▸ **DATA SUPPLIED**
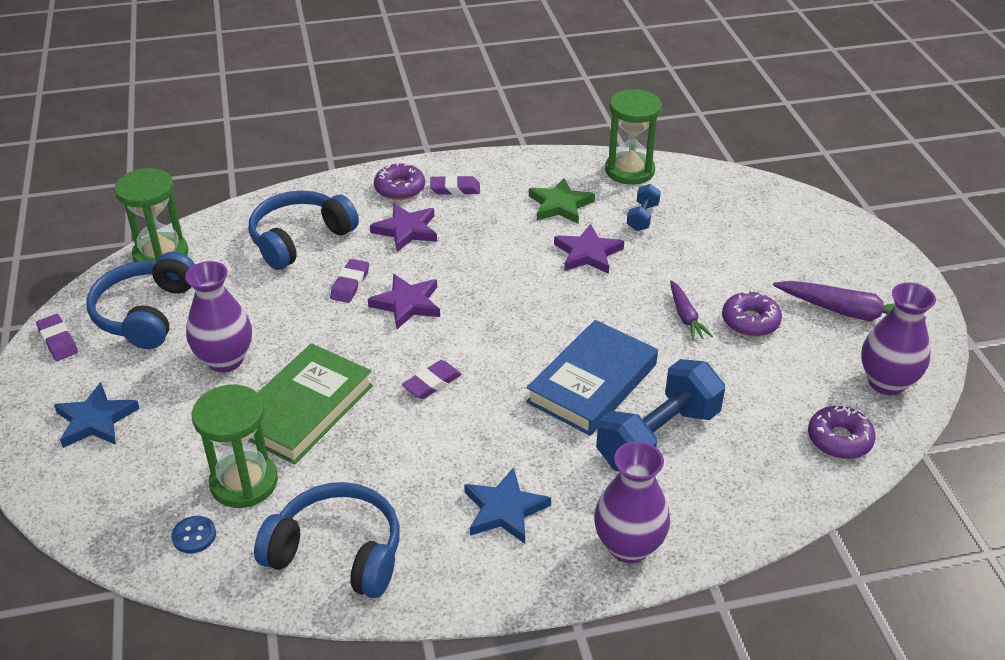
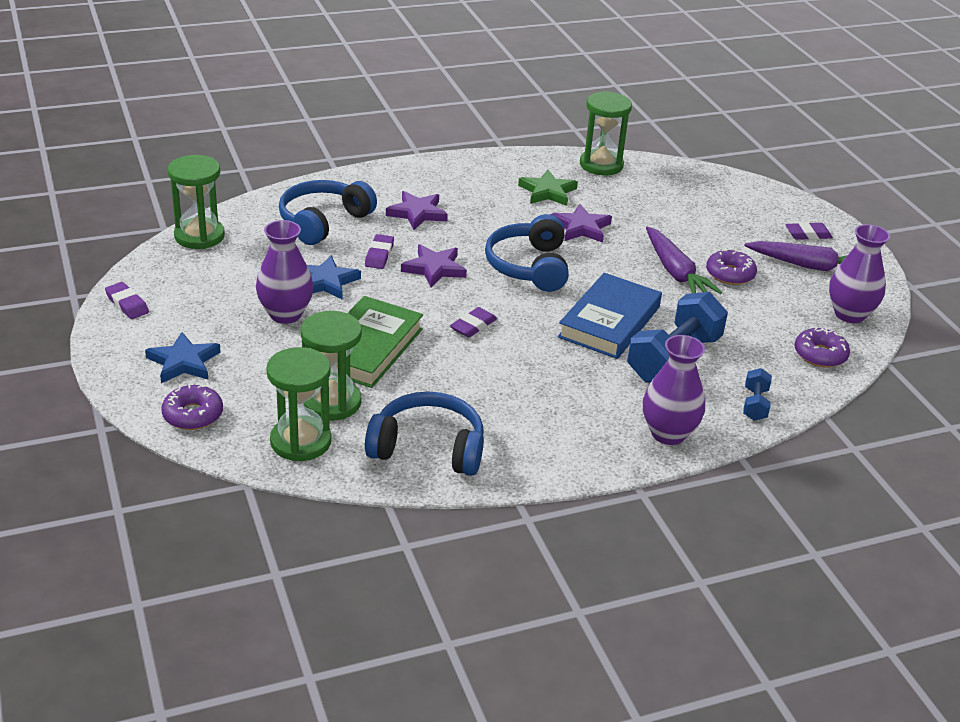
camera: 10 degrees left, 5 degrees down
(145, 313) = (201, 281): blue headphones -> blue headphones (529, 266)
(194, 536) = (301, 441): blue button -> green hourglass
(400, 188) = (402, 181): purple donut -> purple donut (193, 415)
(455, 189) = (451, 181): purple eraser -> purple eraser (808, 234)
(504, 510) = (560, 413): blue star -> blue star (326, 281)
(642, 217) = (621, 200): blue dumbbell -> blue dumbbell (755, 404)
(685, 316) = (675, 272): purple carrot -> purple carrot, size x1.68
* * *
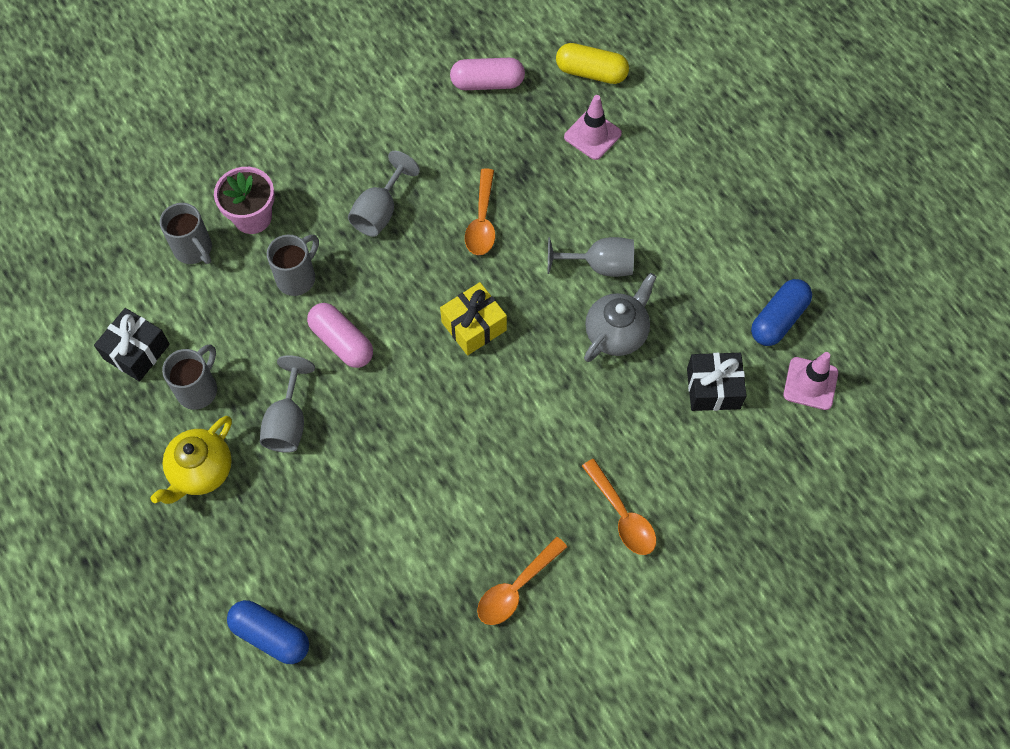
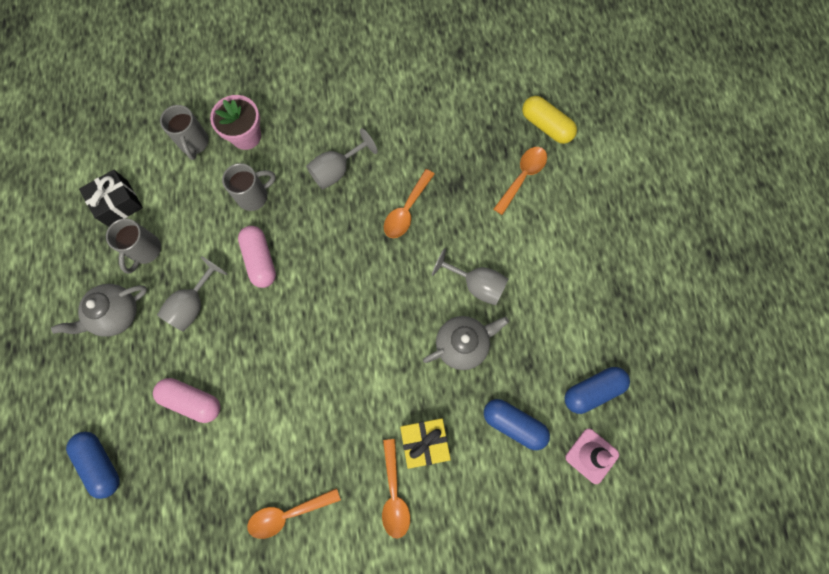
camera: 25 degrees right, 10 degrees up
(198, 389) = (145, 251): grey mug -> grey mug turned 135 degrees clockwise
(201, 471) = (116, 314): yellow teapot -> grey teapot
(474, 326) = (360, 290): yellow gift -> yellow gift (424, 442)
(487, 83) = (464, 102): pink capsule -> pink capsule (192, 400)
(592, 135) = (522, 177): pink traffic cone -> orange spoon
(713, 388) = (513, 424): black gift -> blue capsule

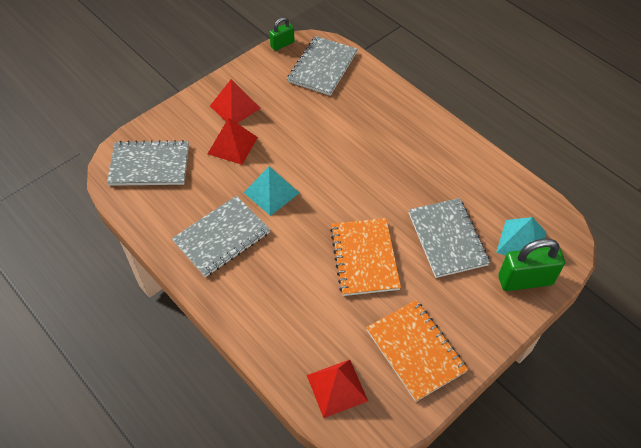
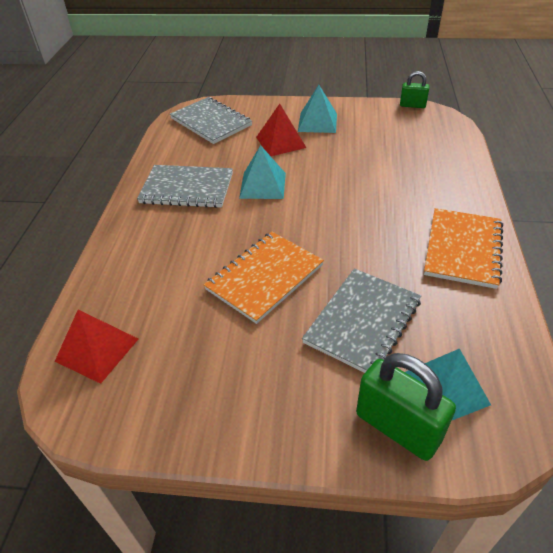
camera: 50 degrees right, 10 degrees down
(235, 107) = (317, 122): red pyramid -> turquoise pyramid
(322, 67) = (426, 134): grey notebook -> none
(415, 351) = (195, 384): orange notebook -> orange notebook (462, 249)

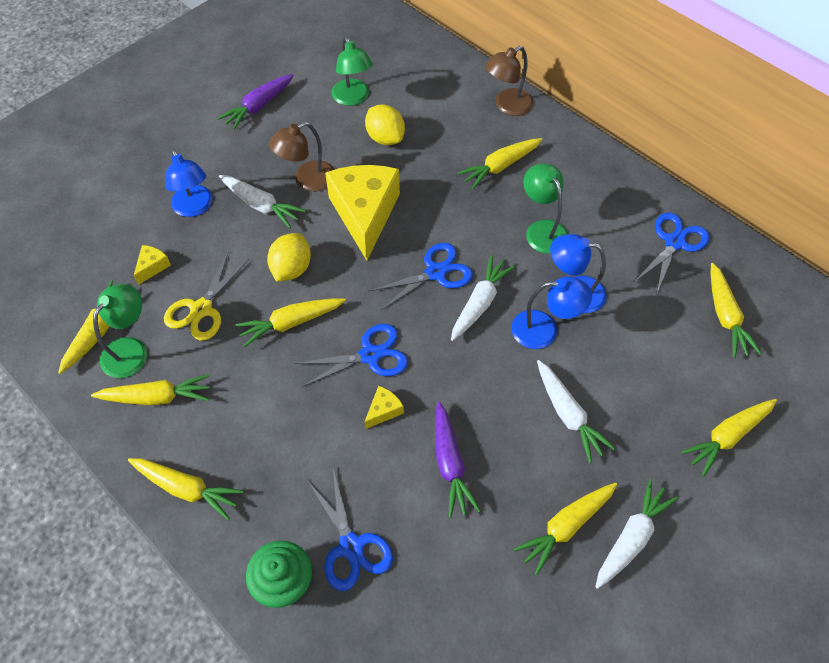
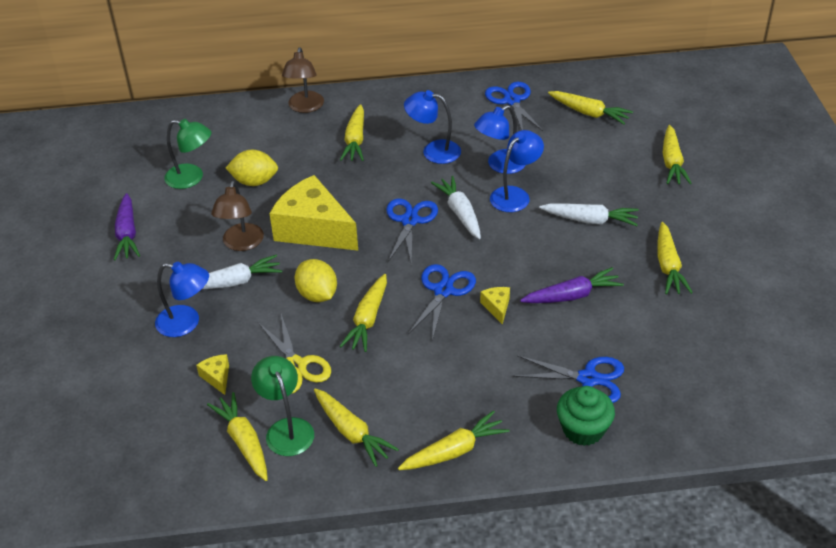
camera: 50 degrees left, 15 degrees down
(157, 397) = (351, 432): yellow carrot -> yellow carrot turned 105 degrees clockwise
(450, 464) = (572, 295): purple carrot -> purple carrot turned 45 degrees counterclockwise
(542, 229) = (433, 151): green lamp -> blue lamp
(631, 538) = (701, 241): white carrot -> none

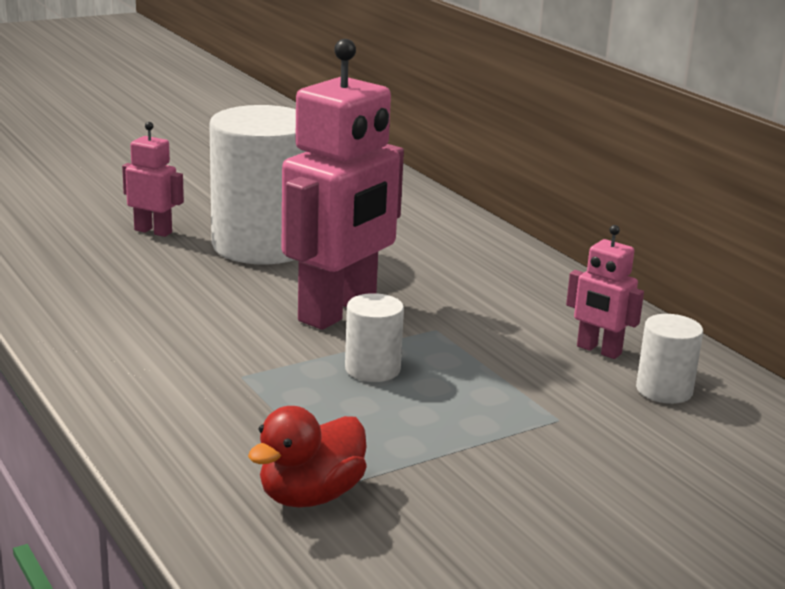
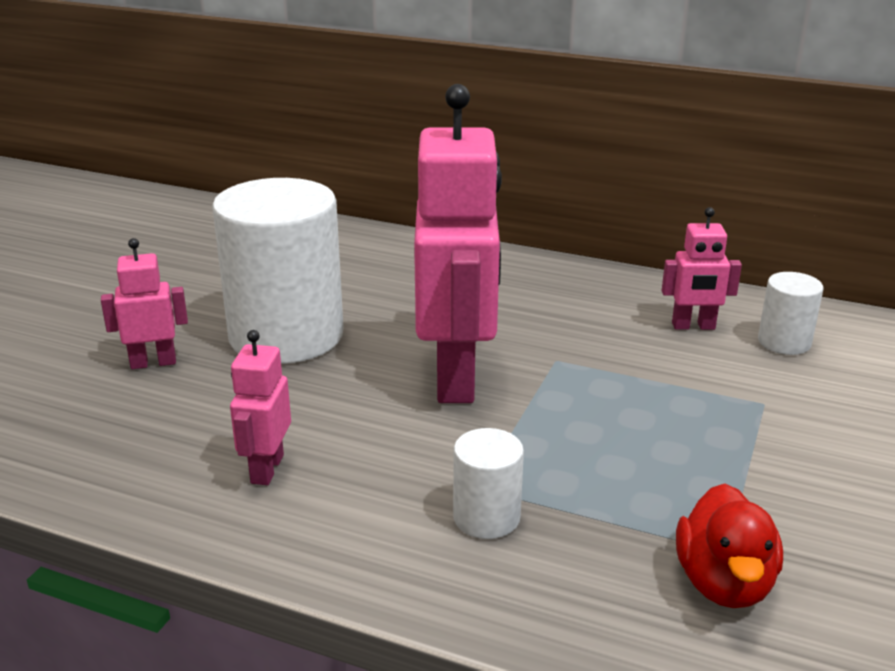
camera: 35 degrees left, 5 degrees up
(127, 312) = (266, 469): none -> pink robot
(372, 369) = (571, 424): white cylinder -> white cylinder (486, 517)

▸ **TASK DIRECTIONS**
What to print is the stretch of entries from the line with "(542, 229) = (433, 151): green" up to and including the line with "(372, 369) = (571, 424): white". Please print it exactly and leave out the pictures.

▸ **ANSWER SECTION**
(542, 229) = (433, 151): green lamp -> blue lamp
(631, 538) = (701, 241): white carrot -> none

camera: 35 degrees left, 5 degrees up
(127, 312) = (266, 469): none -> pink robot
(372, 369) = (571, 424): white cylinder -> white cylinder (486, 517)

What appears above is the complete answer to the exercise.